§ EXERCISE PROMPT
Convert the records below into a JSON list of strings with one string per line, leaving out blank lines.

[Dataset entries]
········
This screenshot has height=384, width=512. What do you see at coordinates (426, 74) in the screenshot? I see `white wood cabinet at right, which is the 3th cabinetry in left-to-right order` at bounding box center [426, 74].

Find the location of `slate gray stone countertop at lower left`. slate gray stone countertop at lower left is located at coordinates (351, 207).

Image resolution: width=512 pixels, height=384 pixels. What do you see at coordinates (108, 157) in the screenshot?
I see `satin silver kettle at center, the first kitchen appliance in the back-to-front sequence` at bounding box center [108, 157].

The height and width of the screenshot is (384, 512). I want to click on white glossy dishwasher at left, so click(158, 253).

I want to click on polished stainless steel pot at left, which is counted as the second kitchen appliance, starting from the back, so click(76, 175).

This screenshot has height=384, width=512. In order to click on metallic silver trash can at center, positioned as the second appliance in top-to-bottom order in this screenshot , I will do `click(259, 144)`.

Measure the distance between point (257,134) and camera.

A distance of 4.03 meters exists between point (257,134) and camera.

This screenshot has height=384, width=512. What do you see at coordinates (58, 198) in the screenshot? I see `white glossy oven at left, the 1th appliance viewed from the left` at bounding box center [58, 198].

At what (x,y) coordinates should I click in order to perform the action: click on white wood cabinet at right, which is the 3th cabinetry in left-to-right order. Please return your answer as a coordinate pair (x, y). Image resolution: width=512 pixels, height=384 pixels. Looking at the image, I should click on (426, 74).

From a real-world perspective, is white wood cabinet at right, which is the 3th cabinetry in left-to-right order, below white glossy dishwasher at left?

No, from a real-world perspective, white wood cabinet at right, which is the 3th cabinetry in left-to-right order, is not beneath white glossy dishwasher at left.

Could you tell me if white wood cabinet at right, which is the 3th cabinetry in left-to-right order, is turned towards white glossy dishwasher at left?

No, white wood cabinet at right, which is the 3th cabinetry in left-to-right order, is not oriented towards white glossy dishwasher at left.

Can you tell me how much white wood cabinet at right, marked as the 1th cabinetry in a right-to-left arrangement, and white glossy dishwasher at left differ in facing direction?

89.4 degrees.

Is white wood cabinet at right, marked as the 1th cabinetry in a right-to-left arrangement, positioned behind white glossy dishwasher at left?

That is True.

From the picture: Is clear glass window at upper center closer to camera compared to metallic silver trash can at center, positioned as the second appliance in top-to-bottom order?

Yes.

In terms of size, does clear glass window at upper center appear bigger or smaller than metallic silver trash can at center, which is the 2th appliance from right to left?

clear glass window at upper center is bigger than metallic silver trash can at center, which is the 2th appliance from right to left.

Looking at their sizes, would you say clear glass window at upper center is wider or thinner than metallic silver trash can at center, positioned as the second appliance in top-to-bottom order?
········
§ REPLY
[
  "This screenshot has height=384, width=512. What do you see at coordinates (426, 74) in the screenshot? I see `white wood cabinet at right, which is the 3th cabinetry in left-to-right order` at bounding box center [426, 74].",
  "Find the location of `slate gray stone countertop at lower left`. slate gray stone countertop at lower left is located at coordinates (351, 207).",
  "Image resolution: width=512 pixels, height=384 pixels. What do you see at coordinates (108, 157) in the screenshot?",
  "I see `satin silver kettle at center, the first kitchen appliance in the back-to-front sequence` at bounding box center [108, 157].",
  "The height and width of the screenshot is (384, 512). I want to click on white glossy dishwasher at left, so click(158, 253).",
  "I want to click on polished stainless steel pot at left, which is counted as the second kitchen appliance, starting from the back, so click(76, 175).",
  "This screenshot has height=384, width=512. In order to click on metallic silver trash can at center, positioned as the second appliance in top-to-bottom order in this screenshot , I will do `click(259, 144)`.",
  "Measure the distance between point (257,134) and camera.",
  "A distance of 4.03 meters exists between point (257,134) and camera.",
  "This screenshot has height=384, width=512. What do you see at coordinates (58, 198) in the screenshot? I see `white glossy oven at left, the 1th appliance viewed from the left` at bounding box center [58, 198].",
  "At what (x,y) coordinates should I click in order to perform the action: click on white wood cabinet at right, which is the 3th cabinetry in left-to-right order. Please return your answer as a coordinate pair (x, y). Image resolution: width=512 pixels, height=384 pixels. Looking at the image, I should click on (426, 74).",
  "From a real-world perspective, is white wood cabinet at right, which is the 3th cabinetry in left-to-right order, below white glossy dishwasher at left?",
  "No, from a real-world perspective, white wood cabinet at right, which is the 3th cabinetry in left-to-right order, is not beneath white glossy dishwasher at left.",
  "Could you tell me if white wood cabinet at right, which is the 3th cabinetry in left-to-right order, is turned towards white glossy dishwasher at left?",
  "No, white wood cabinet at right, which is the 3th cabinetry in left-to-right order, is not oriented towards white glossy dishwasher at left.",
  "Can you tell me how much white wood cabinet at right, marked as the 1th cabinetry in a right-to-left arrangement, and white glossy dishwasher at left differ in facing direction?",
  "89.4 degrees.",
  "Is white wood cabinet at right, marked as the 1th cabinetry in a right-to-left arrangement, positioned behind white glossy dishwasher at left?",
  "That is True.",
  "From the picture: Is clear glass window at upper center closer to camera compared to metallic silver trash can at center, positioned as the second appliance in top-to-bottom order?",
  "Yes.",
  "In terms of size, does clear glass window at upper center appear bigger or smaller than metallic silver trash can at center, which is the 2th appliance from right to left?",
  "clear glass window at upper center is bigger than metallic silver trash can at center, which is the 2th appliance from right to left.",
  "Looking at their sizes, would you say clear glass window at upper center is wider or thinner than metallic silver trash can at center, positioned as the second appliance in top-to-bottom order?"
]